## [Work required]
Repeat the data exactly. Pictures are not part of the copy.
*** Opening of Supplied material ***
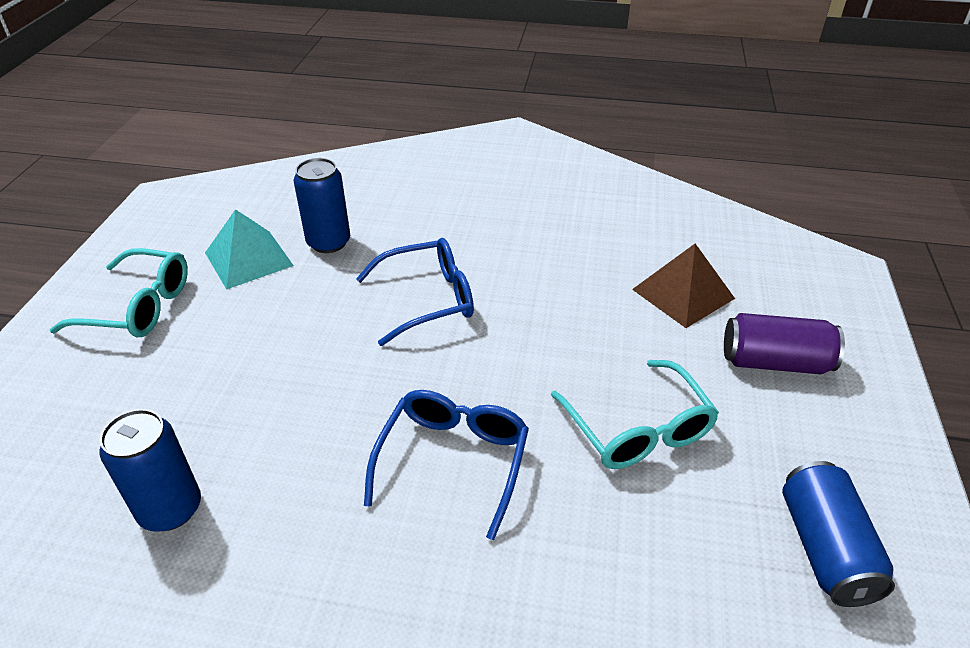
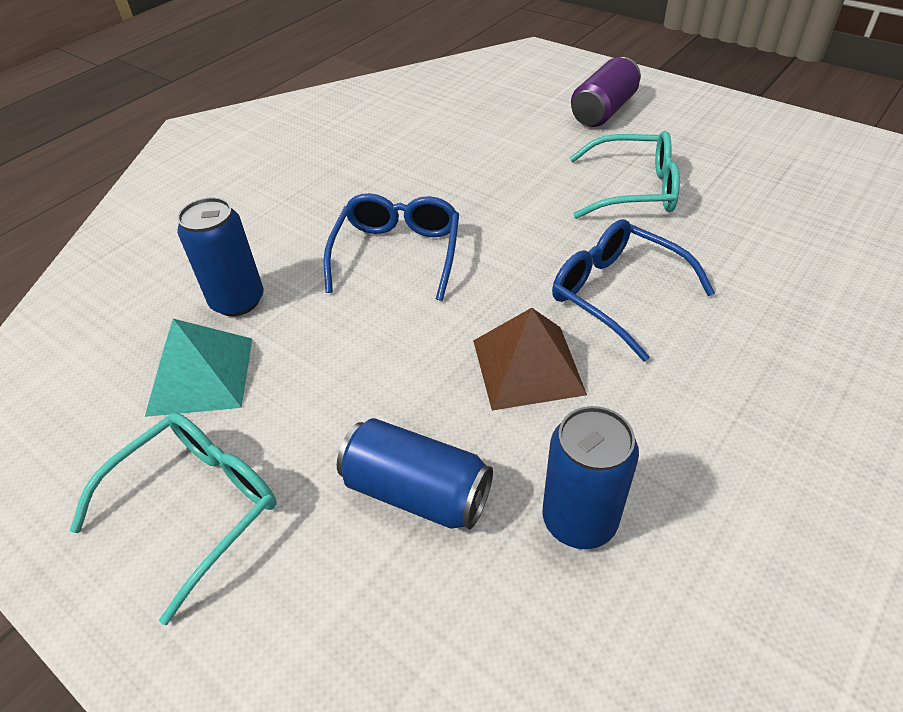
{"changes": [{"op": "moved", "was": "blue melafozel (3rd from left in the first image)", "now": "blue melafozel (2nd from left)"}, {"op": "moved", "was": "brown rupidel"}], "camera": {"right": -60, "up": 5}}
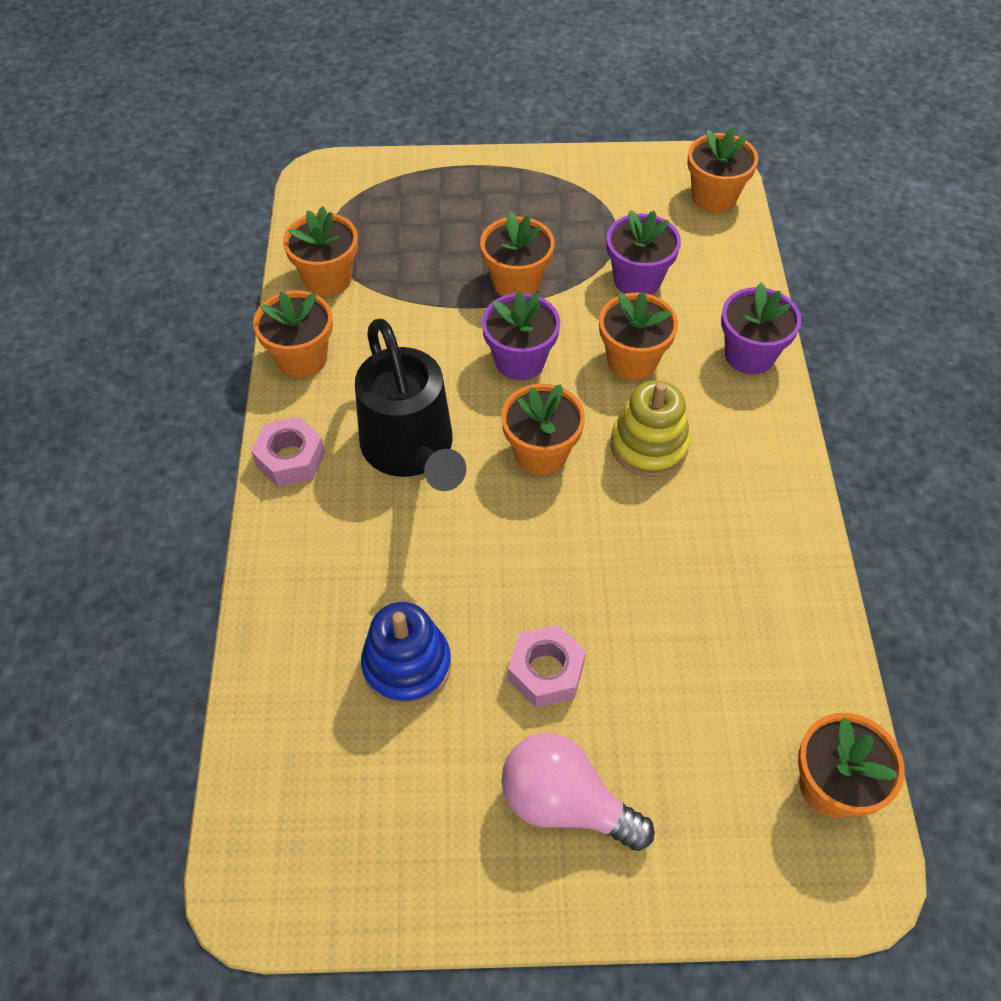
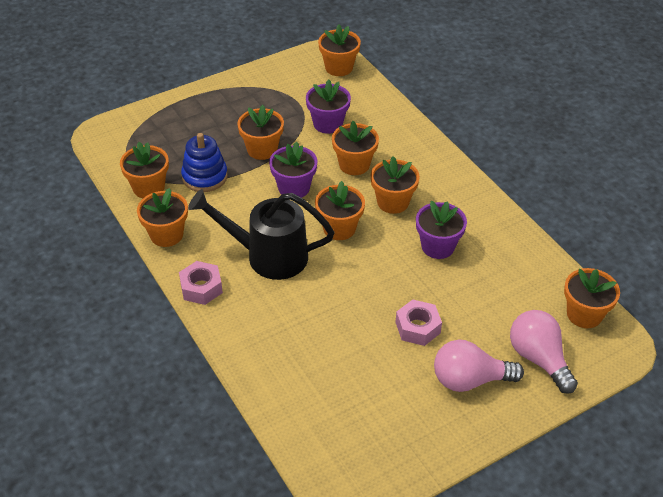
{"changes": [{"op": "moved", "was": "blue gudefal"}, {"op": "turned", "was": "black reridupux", "clockwise": 150}, {"op": "replaced", "was": "yellow gudefal", "now": "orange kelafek (7th from left)"}, {"op": "moved", "was": "purple kelafek (3rd from left)"}, {"op": "added", "now": "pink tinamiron (2nd from left)"}], "camera": {"right": -30, "up": -10}}
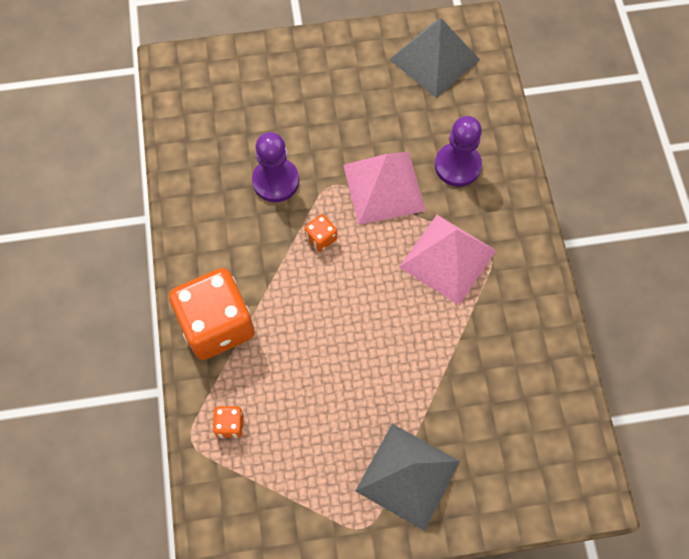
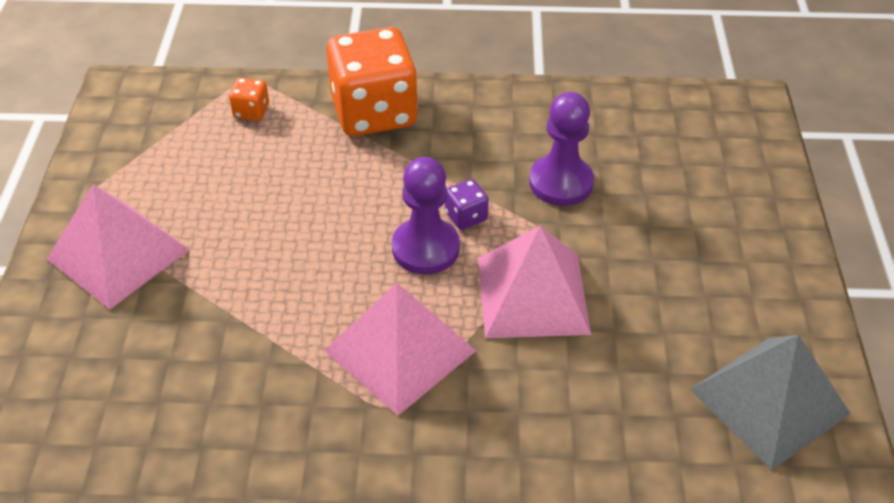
{"changes": [{"op": "recoloured", "was": "grey rupidel (1st from left)", "now": "pink rupidel (1st from left)"}, {"op": "moved", "was": "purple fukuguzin (2nd from left in the first image)", "now": "purple fukuguzin (1st from left)"}, {"op": "recoloured", "was": "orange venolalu (3rd from left)", "now": "purple venolalu"}], "camera": {"right": 100, "up": -20}}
*** Close of Supplied material ***
## [Task solution]
{"changes": [{"op": "moved", "was": "blue melafozel (3rd from left in the first image)", "now": "blue melafozel (2nd from left)"}, {"op": "moved", "was": "brown rupidel"}], "camera": {"right": -60, "up": 5}}
{"changes": [{"op": "moved", "was": "blue gudefal"}, {"op": "turned", "was": "black reridupux", "clockwise": 150}, {"op": "replaced", "was": "yellow gudefal", "now": "orange kelafek (7th from left)"}, {"op": "moved", "was": "purple kelafek (3rd from left)"}, {"op": "added", "now": "pink tinamiron (2nd from left)"}], "camera": {"right": -30, "up": -10}}
{"changes": [{"op": "recoloured", "was": "grey rupidel (1st from left)", "now": "pink rupidel (1st from left)"}, {"op": "moved", "was": "purple fukuguzin (2nd from left in the first image)", "now": "purple fukuguzin (1st from left)"}, {"op": "recoloured", "was": "orange venolalu (3rd from left)", "now": "purple venolalu"}], "camera": {"right": 100, "up": -20}}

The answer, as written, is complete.